[Scene comparison data]
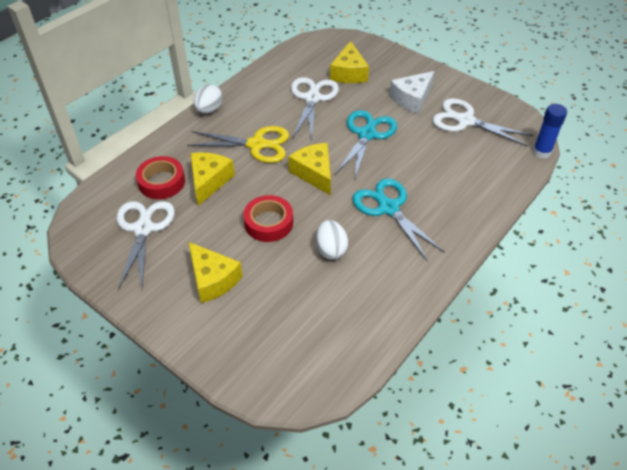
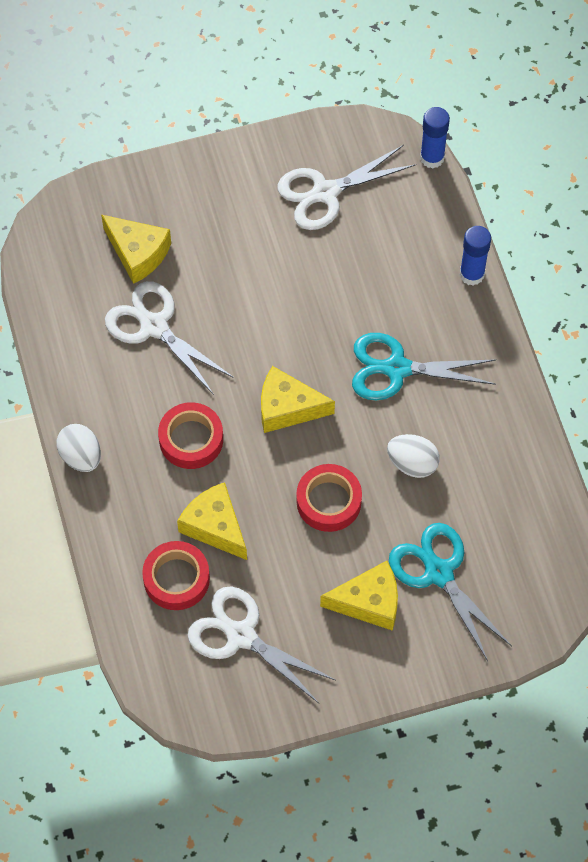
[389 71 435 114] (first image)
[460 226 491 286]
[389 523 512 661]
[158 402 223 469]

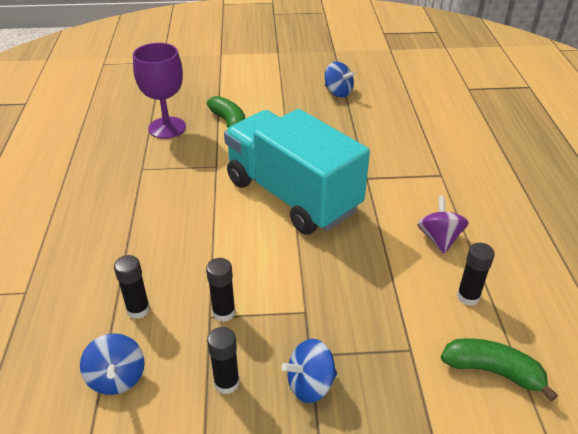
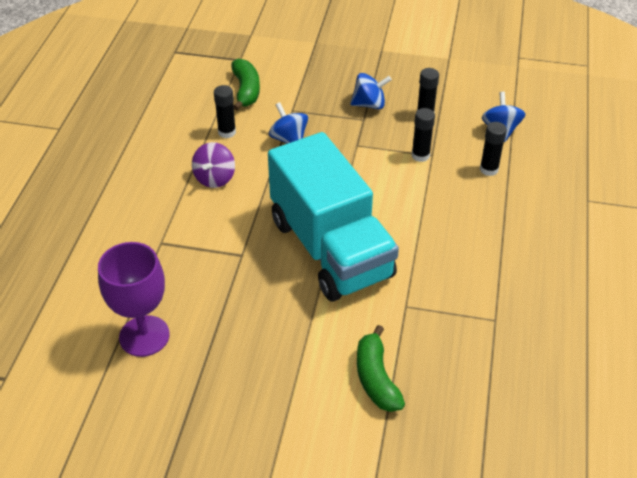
[98 242 170 357]
[269 102 308 144]
[231 59 260 110]

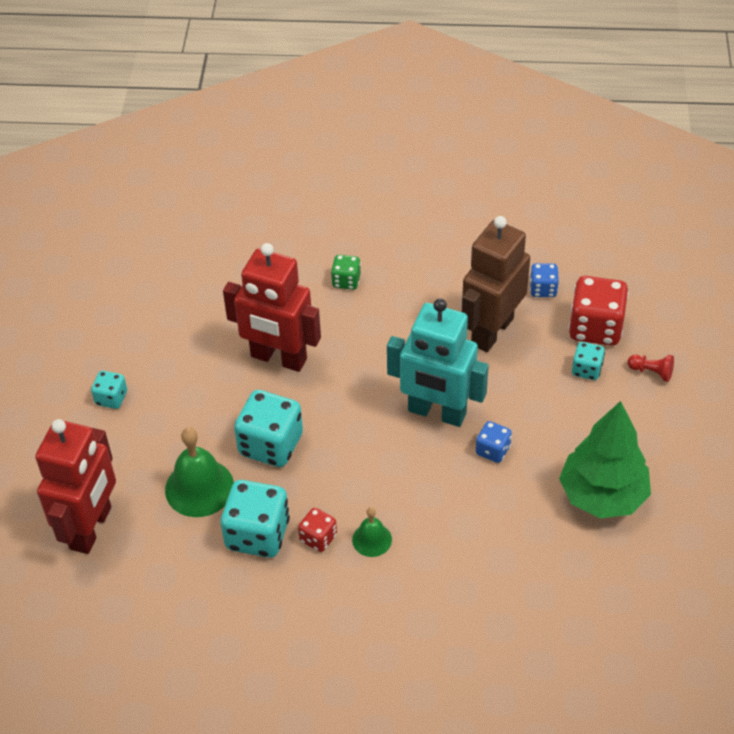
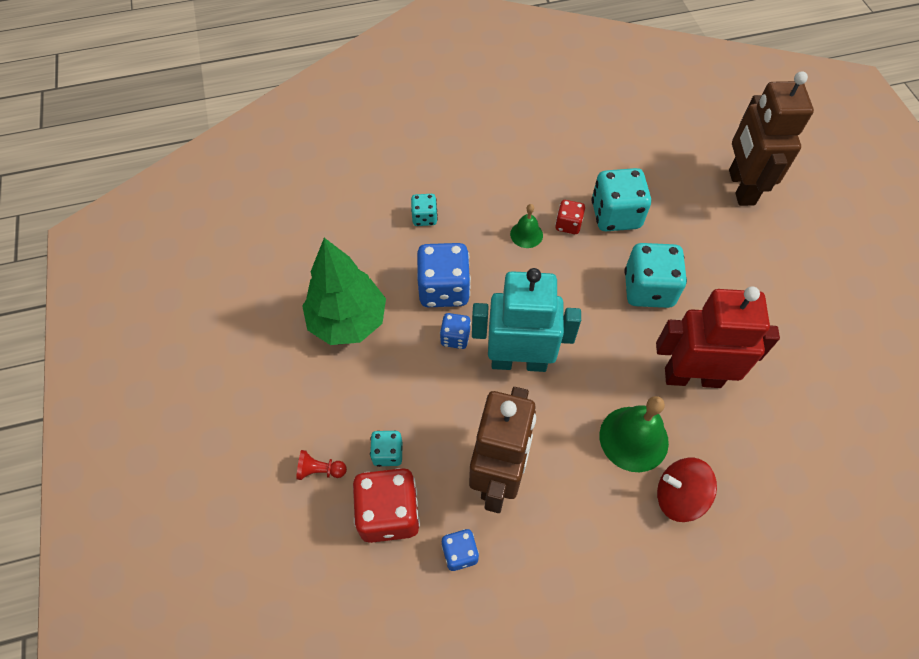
[417 243 471 307]
[411 194 438 226]
[599 396 669 472]
[657 458 717 522]
[729 71 814 206]

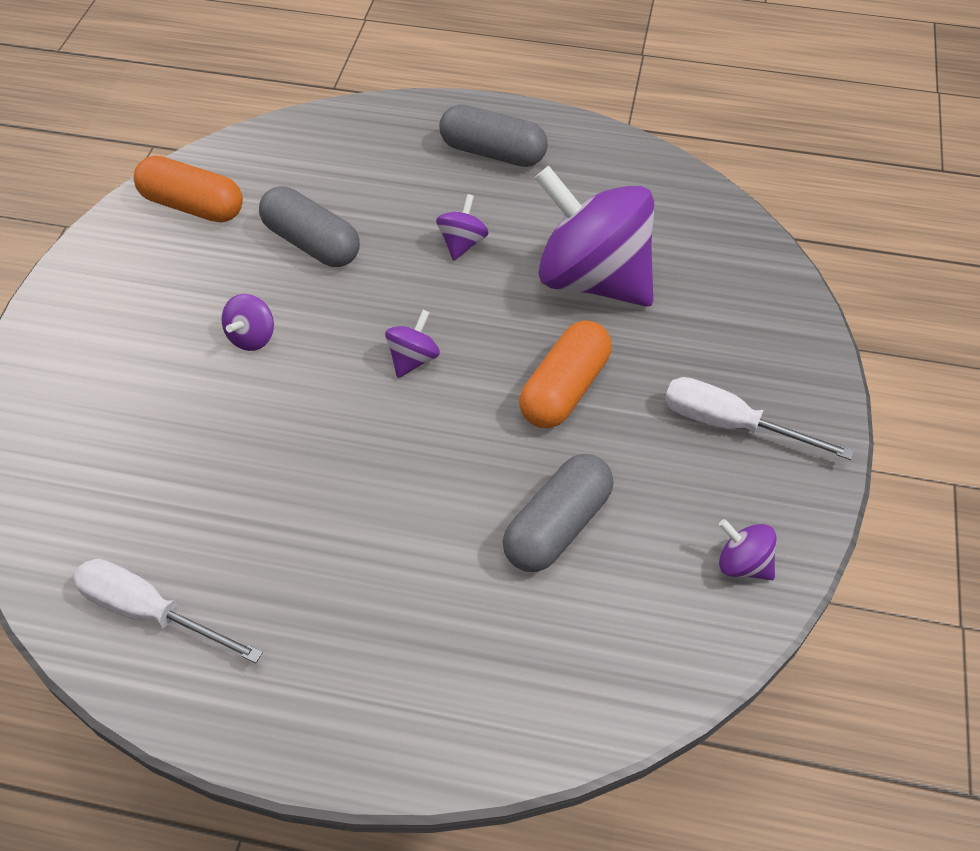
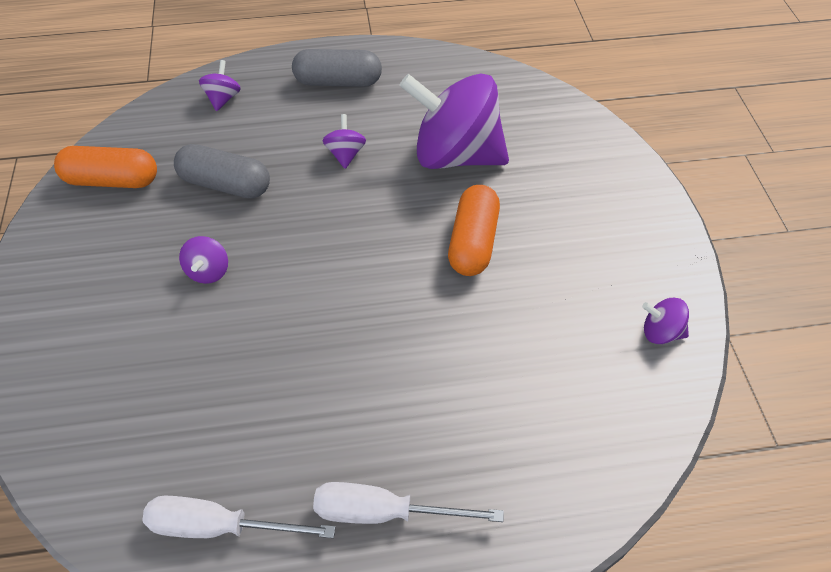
[503 454 613 572] (first image)
[199 60 241 111]
[313 482 504 524]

- EXERCISE GOAL: Your answer must be an exact copy of the records above, with no pictures included.

- TASK OUTPUT:
[389 71 435 114] (first image)
[460 226 491 286]
[389 523 512 661]
[158 402 223 469]

[98 242 170 357]
[269 102 308 144]
[231 59 260 110]

[417 243 471 307]
[411 194 438 226]
[599 396 669 472]
[657 458 717 522]
[729 71 814 206]

[503 454 613 572] (first image)
[199 60 241 111]
[313 482 504 524]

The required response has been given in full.